Records from a data source
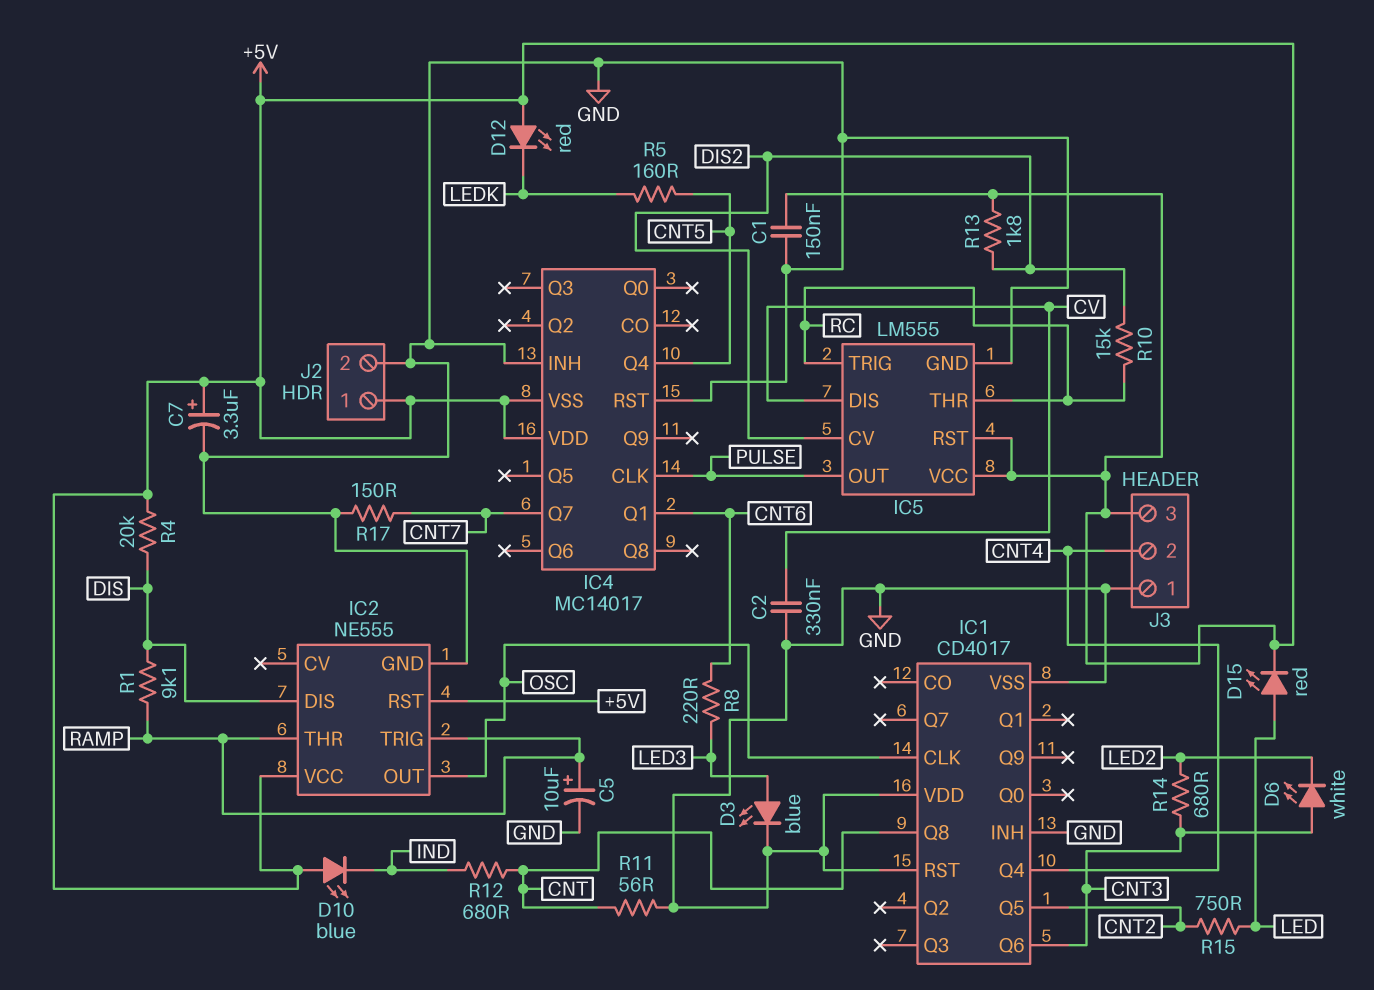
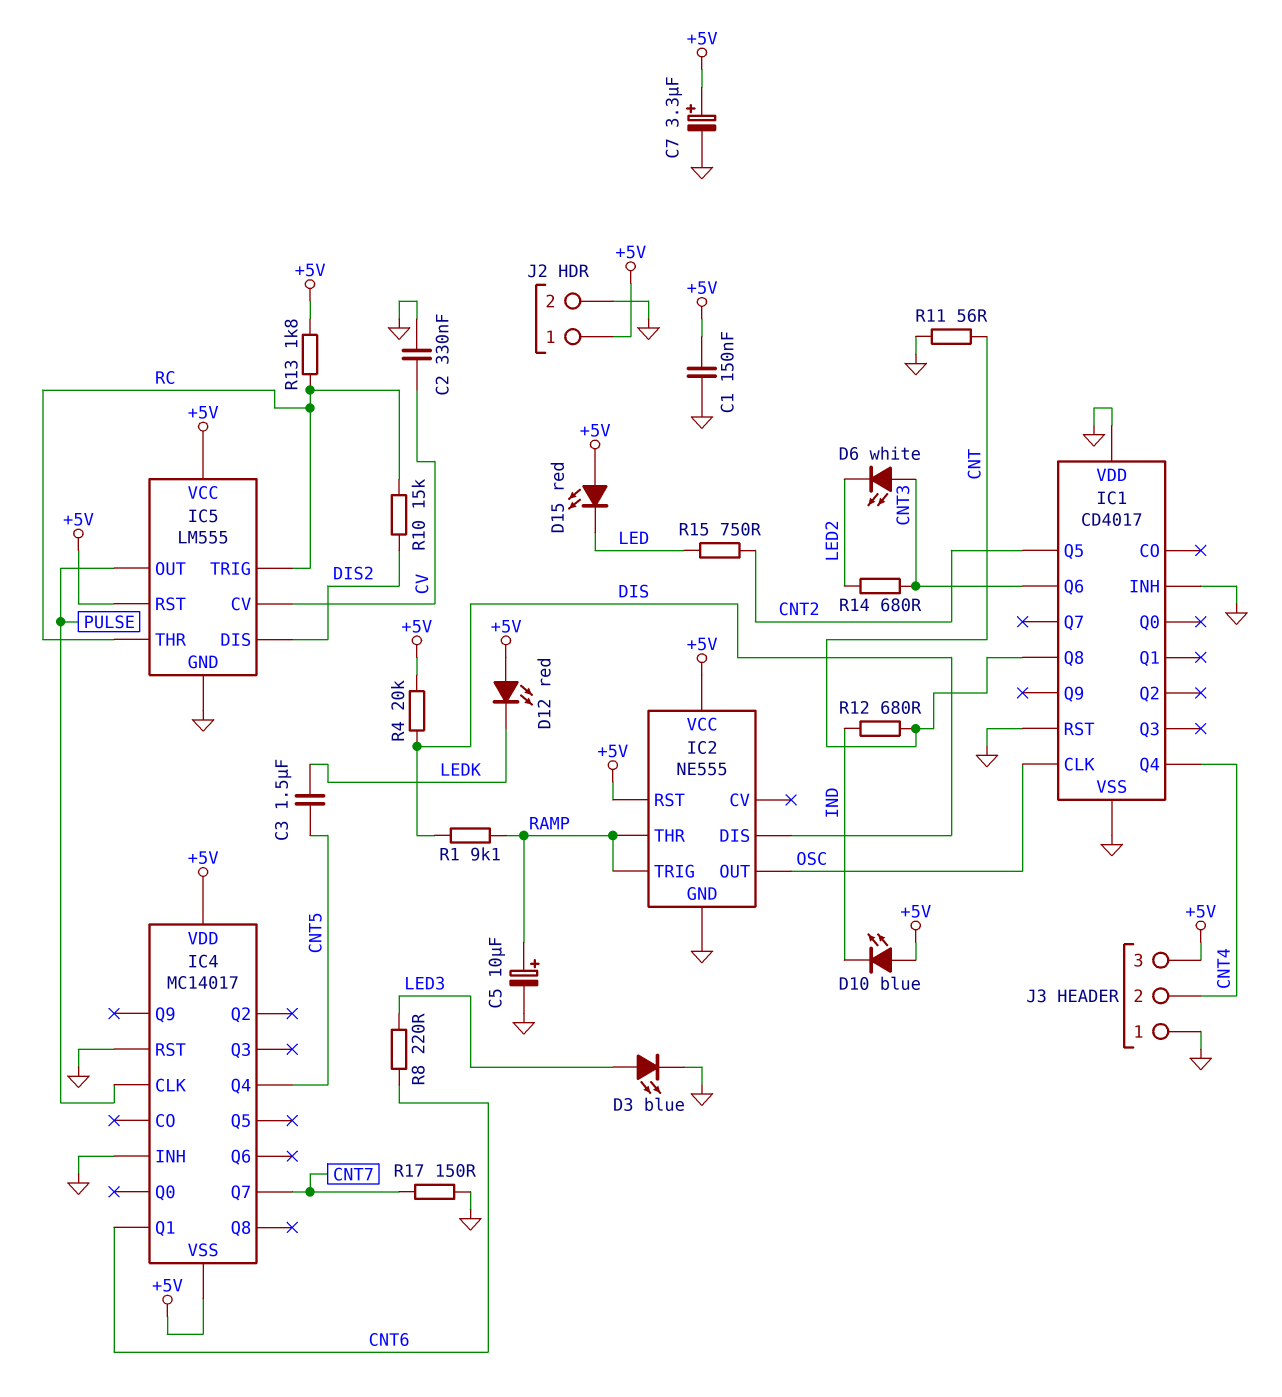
C3: none -> 1.5uF (CNT5, LEDK)
D15: LED red (A LED, K +5V) -> LED red (A +5V, K LED)
IC5 pin CV: DIS2 -> CV
IC5 pin DIS: CV -> DIS2
R5: 160 (CNT5, LEDK) -> none
R13: 1.8k (+5V, DIS2) -> 1.8k (+5V, RC)

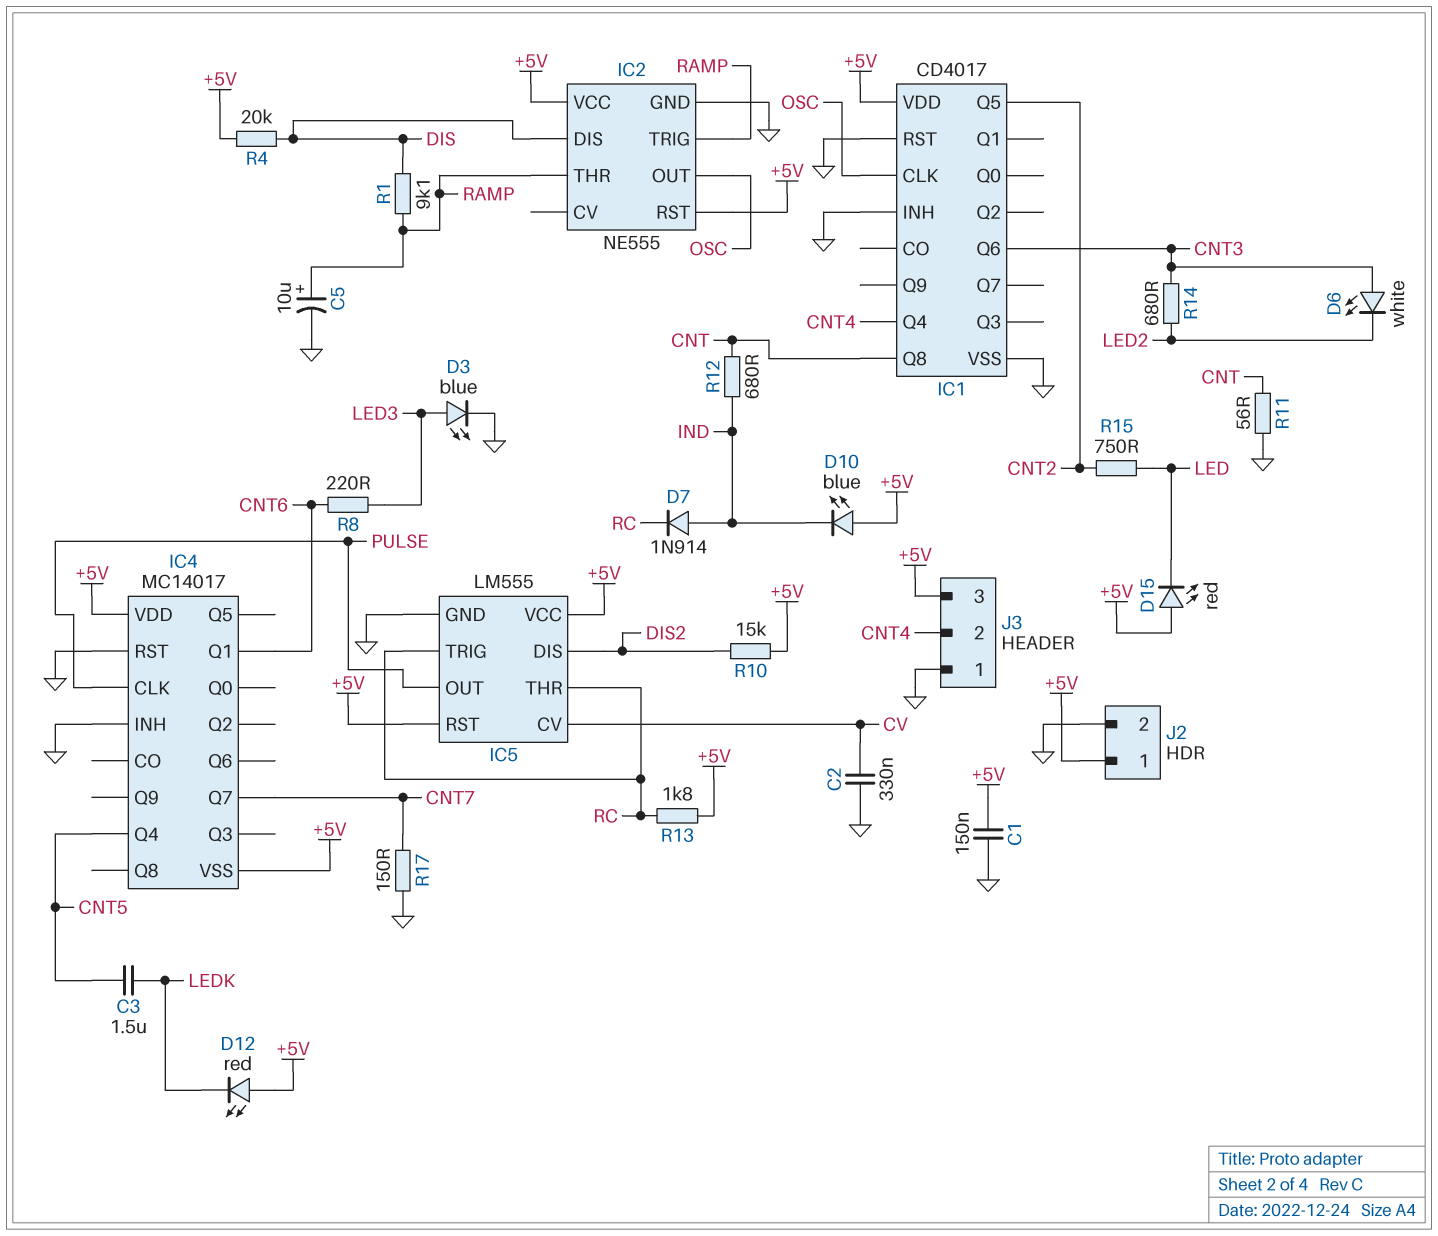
C7: 3.3uF (plus +5V, minus GND) -> none
D7: none -> diode 1N914 (A IND, K RC)
IC1 pin VDD: GND -> +5V
R10: 15k (DIS2, RC) -> 15k (+5V, DIS2)

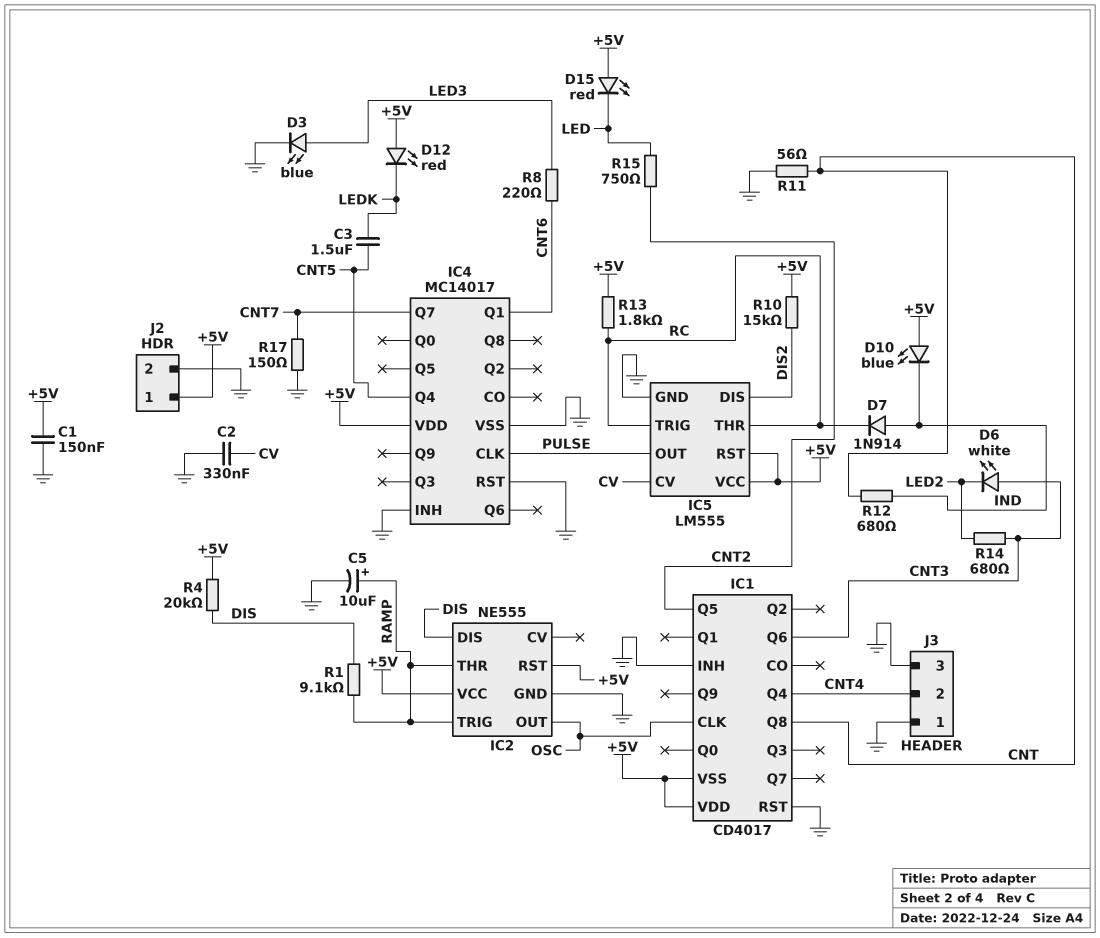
IC1 pin VSS: GND -> +5V
IC4 pin VSS: +5V -> GND
J3 pin 3: +5V -> GND

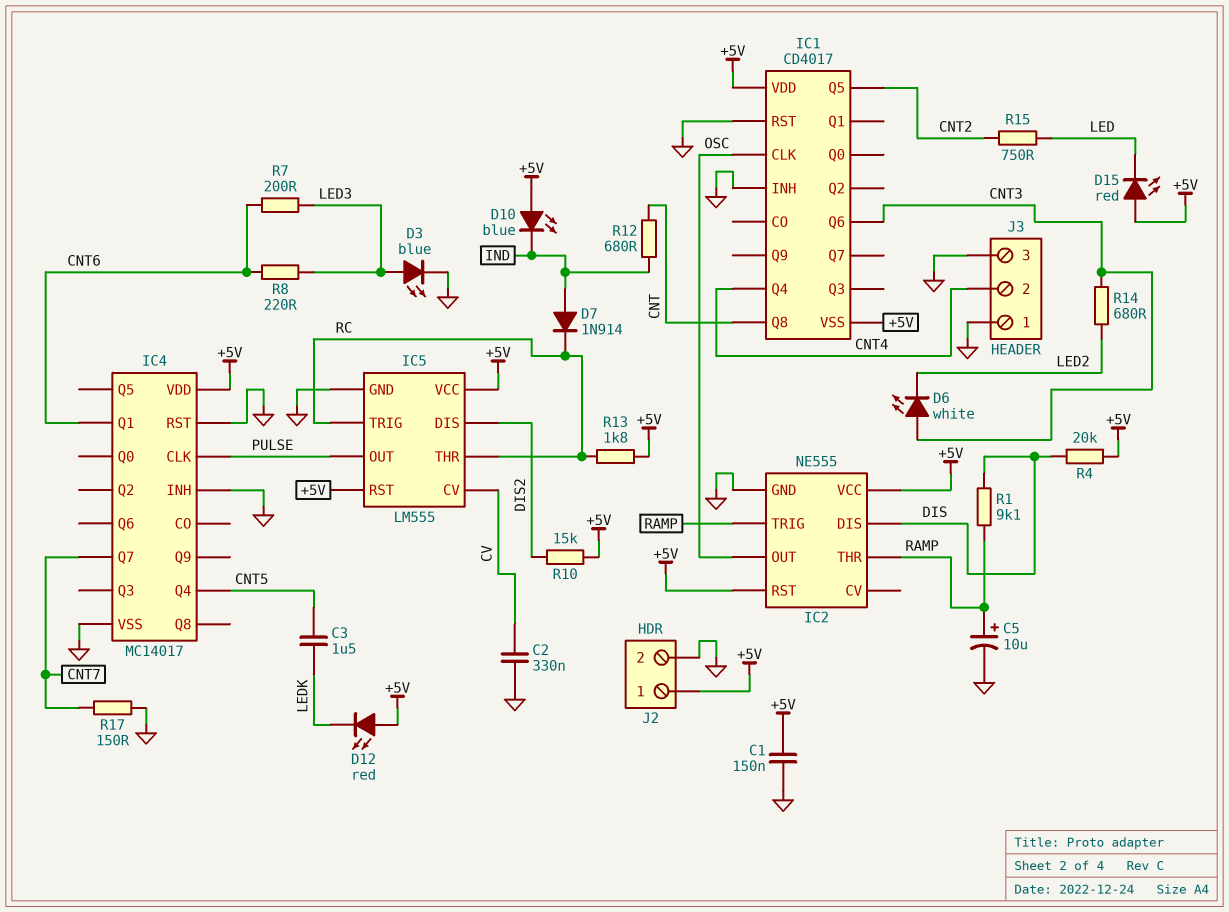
R7: none -> 200 (CNT6, LED3)
R11: 56 (CNT, GND) -> none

Task description:
All entries must be written out again exactly as given, with no pictures in the copy.

Task result:
C3: none -> 1.5uF (CNT5, LEDK)
D15: LED red (A LED, K +5V) -> LED red (A +5V, K LED)
IC5 pin CV: DIS2 -> CV
IC5 pin DIS: CV -> DIS2
R5: 160 (CNT5, LEDK) -> none
R13: 1.8k (+5V, DIS2) -> 1.8k (+5V, RC)

C7: 3.3uF (plus +5V, minus GND) -> none
D7: none -> diode 1N914 (A IND, K RC)
IC1 pin VDD: GND -> +5V
R10: 15k (DIS2, RC) -> 15k (+5V, DIS2)

IC1 pin VSS: GND -> +5V
IC4 pin VSS: +5V -> GND
J3 pin 3: +5V -> GND

R7: none -> 200 (CNT6, LED3)
R11: 56 (CNT, GND) -> none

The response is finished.